=== AIM ===
Count the lines in the records below that contain the string "Trumpet" with matching case, and give only that number.

=== LISTING ===

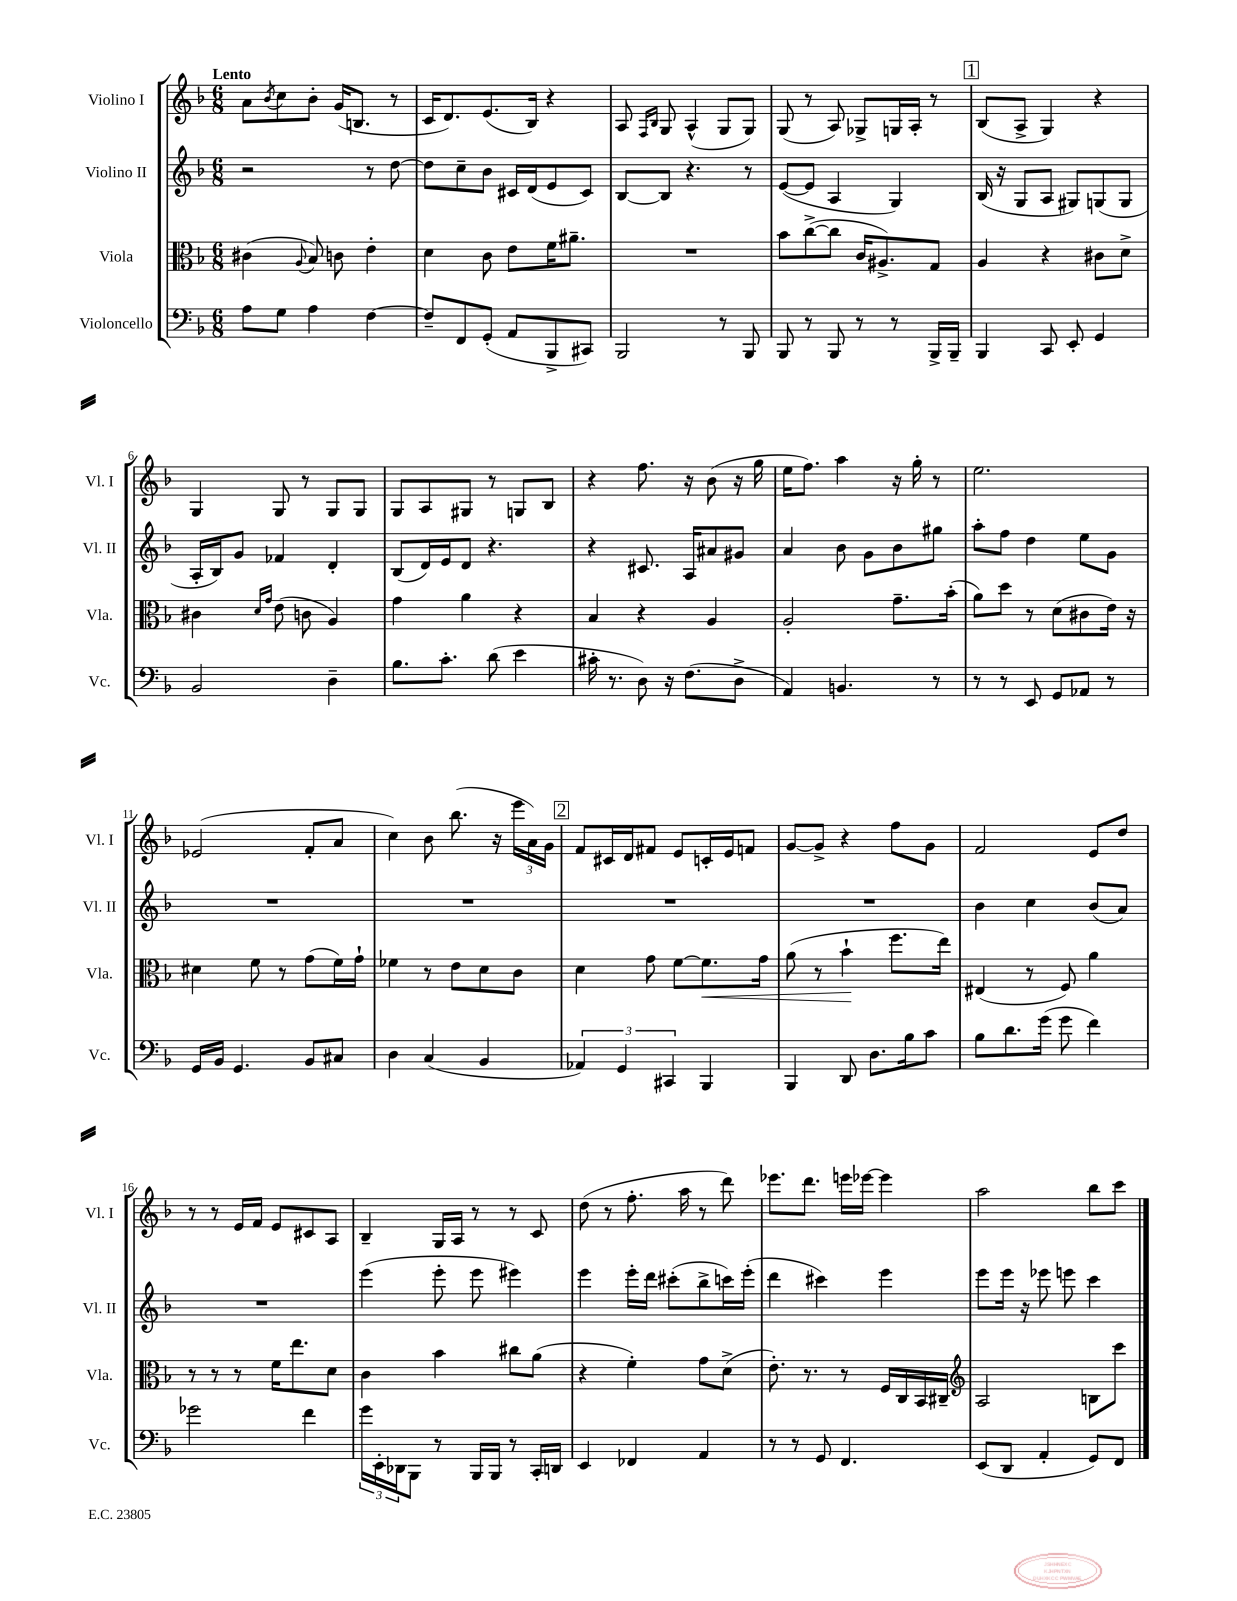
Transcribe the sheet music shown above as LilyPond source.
--
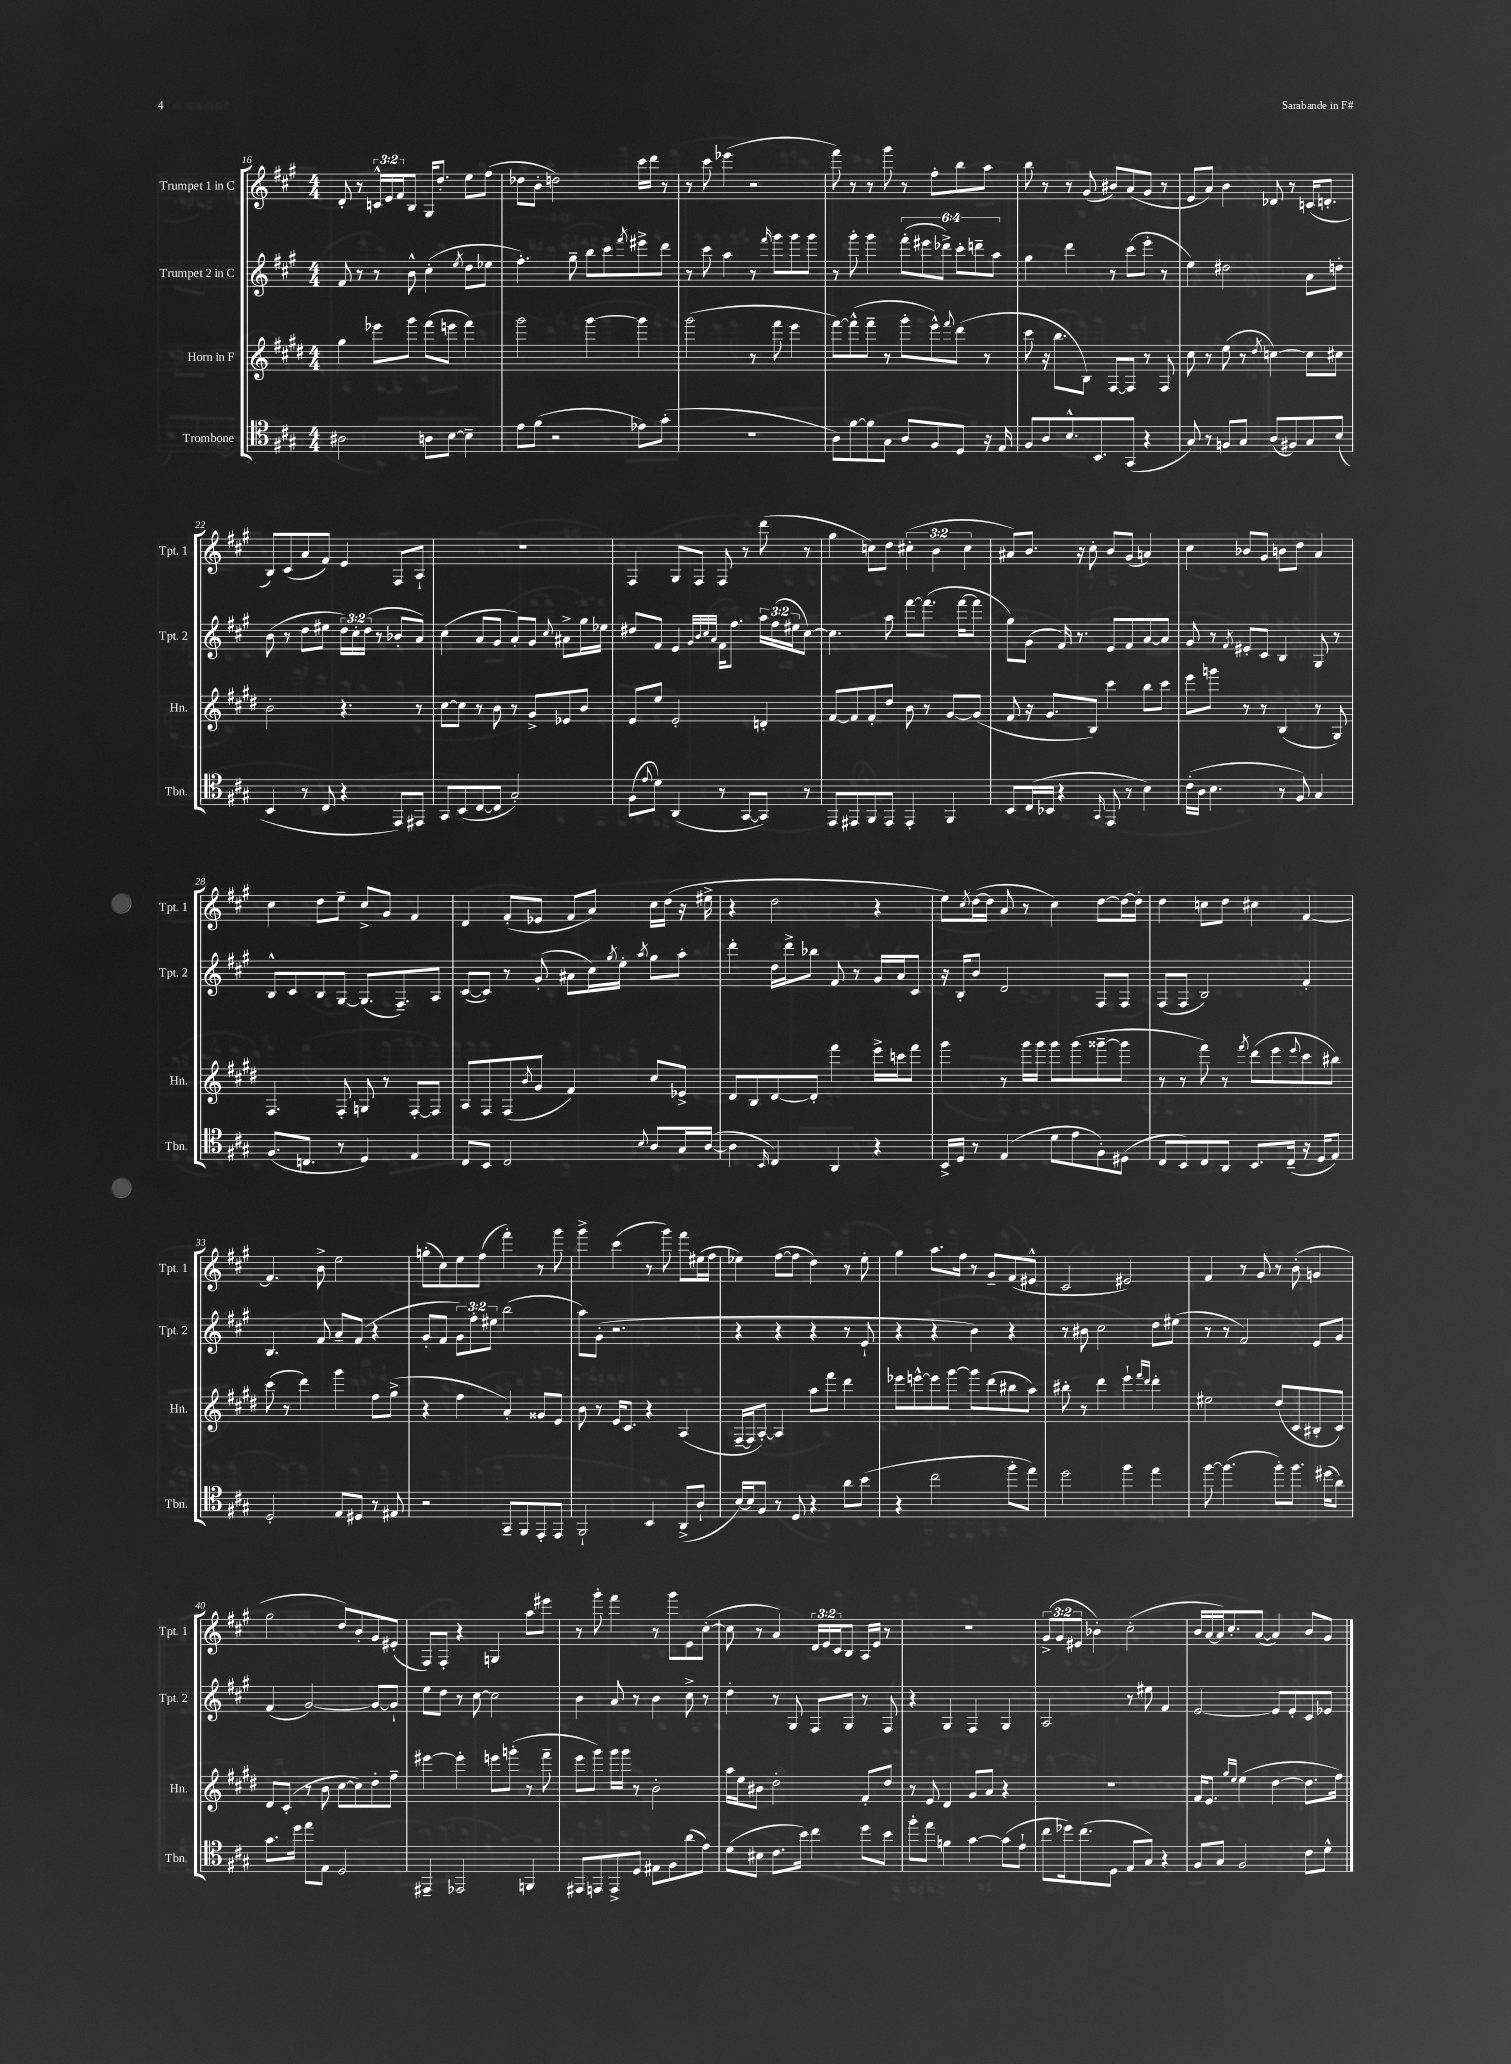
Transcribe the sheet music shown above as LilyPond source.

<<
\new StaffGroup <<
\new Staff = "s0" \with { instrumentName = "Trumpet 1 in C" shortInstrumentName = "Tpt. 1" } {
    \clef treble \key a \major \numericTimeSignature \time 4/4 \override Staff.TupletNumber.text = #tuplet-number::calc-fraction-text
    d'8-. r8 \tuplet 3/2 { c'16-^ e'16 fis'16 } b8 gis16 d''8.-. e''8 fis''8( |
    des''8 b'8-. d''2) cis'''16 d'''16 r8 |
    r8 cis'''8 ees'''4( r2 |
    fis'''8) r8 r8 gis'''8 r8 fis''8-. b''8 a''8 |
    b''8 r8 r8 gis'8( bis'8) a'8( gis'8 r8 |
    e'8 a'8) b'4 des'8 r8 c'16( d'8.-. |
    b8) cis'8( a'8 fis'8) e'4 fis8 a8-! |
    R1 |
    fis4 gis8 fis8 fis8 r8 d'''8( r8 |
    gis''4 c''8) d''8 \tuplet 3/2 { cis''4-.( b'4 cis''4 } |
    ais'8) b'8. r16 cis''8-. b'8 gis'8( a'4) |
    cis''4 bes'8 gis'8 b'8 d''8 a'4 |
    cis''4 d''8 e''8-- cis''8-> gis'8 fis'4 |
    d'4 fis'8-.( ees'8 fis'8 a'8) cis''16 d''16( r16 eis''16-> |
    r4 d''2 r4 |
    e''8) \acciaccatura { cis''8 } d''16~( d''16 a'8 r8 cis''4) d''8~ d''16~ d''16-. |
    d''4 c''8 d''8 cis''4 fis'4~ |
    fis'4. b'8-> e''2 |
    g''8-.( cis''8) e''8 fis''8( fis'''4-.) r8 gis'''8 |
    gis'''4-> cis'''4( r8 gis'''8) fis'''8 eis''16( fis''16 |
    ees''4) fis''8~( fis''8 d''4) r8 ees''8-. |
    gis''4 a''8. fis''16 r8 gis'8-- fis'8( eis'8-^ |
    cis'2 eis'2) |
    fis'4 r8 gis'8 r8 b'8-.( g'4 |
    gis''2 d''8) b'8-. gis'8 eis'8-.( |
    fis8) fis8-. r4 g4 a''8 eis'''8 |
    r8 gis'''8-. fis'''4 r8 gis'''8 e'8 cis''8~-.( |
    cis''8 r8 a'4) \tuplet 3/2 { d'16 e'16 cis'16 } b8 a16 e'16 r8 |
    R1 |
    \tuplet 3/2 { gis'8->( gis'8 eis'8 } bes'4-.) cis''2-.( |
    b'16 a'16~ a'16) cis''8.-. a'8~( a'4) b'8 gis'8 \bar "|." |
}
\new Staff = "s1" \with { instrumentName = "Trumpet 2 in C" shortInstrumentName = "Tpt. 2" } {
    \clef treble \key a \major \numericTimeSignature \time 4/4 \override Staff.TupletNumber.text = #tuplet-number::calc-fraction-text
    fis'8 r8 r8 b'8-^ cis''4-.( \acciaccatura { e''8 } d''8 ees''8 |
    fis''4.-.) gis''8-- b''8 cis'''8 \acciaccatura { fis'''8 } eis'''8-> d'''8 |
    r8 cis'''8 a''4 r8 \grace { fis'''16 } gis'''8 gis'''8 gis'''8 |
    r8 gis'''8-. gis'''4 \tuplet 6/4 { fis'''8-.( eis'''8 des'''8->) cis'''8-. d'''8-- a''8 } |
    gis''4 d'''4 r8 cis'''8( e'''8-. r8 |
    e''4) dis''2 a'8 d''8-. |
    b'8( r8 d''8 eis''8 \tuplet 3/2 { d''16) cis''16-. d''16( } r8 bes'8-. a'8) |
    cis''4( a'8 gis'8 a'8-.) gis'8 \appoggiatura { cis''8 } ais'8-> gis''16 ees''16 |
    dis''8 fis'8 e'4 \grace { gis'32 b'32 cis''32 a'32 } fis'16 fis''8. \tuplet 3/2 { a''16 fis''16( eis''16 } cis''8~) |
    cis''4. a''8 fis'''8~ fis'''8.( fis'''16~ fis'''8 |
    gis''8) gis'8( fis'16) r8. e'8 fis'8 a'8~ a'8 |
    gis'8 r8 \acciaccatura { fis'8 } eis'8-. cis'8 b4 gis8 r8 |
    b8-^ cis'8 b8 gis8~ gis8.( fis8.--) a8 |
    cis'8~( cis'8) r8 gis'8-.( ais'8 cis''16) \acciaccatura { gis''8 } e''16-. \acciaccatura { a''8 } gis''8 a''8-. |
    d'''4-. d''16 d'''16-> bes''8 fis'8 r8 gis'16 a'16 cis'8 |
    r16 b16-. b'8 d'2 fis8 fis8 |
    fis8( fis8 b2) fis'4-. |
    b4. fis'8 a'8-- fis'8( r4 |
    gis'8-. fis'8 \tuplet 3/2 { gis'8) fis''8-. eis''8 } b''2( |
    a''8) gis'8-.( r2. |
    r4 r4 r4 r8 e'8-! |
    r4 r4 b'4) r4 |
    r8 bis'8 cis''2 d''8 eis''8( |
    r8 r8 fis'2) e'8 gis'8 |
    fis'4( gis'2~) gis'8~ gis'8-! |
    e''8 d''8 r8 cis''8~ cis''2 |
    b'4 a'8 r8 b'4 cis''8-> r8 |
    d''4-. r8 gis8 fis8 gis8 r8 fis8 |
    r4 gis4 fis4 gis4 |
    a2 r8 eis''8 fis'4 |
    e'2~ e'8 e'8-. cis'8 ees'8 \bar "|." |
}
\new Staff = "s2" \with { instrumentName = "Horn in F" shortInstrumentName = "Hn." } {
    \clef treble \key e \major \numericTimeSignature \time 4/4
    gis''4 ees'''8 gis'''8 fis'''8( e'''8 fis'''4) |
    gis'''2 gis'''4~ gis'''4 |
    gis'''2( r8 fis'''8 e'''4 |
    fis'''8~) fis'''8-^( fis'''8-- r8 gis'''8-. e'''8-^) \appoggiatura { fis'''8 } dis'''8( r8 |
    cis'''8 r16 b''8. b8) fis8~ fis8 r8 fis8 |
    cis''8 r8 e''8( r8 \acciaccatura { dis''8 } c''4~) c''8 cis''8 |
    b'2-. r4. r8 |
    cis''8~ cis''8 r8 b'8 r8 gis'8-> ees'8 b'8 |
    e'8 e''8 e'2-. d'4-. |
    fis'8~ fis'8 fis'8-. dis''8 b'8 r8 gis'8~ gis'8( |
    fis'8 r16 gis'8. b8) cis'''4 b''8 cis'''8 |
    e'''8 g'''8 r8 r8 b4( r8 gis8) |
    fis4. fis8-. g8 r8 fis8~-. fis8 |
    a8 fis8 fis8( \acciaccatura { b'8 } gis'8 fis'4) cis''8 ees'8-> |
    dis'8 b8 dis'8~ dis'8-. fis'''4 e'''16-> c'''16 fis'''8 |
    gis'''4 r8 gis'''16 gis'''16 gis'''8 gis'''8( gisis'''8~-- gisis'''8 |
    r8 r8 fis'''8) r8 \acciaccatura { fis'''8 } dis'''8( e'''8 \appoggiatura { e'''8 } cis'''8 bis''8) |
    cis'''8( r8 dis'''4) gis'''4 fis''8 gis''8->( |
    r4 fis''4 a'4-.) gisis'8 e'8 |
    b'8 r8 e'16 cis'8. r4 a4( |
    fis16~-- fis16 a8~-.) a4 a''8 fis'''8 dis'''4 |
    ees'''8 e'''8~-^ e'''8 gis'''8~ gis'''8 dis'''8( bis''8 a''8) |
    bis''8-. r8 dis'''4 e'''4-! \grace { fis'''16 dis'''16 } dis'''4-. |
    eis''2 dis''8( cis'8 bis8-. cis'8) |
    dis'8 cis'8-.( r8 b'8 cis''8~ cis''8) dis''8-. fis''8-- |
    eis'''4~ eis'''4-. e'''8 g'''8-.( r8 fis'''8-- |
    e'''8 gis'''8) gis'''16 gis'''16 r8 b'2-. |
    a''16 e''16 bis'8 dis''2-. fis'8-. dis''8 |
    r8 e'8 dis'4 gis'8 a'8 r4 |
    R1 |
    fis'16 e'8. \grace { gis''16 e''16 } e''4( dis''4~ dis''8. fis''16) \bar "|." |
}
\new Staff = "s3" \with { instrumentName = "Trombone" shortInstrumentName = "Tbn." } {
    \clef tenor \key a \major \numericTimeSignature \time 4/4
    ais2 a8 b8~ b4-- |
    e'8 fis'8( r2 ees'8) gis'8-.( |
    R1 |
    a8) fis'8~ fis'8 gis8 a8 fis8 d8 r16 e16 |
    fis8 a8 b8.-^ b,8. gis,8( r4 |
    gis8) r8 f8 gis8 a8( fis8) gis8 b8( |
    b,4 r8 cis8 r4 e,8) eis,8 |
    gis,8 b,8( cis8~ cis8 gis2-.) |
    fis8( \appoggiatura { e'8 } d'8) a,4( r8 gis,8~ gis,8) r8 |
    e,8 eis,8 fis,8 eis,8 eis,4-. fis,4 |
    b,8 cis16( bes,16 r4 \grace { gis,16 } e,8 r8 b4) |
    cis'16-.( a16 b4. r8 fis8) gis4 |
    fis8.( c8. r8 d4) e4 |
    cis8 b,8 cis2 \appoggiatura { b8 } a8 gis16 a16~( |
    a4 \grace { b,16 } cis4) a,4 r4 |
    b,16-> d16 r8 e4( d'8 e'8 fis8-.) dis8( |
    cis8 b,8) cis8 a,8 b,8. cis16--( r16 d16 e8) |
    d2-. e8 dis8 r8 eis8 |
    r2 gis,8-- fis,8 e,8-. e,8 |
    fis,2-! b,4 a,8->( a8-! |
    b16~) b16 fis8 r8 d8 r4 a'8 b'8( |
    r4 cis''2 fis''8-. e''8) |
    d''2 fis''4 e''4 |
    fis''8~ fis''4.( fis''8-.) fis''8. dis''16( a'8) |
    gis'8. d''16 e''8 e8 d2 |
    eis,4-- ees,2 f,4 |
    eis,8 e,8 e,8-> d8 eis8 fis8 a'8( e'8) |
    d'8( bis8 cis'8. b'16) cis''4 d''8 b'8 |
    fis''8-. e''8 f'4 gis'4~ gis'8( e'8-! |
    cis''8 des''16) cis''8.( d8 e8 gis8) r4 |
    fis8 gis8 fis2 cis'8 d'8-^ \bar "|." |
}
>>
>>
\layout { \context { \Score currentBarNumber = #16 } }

=== ANSWER ===
2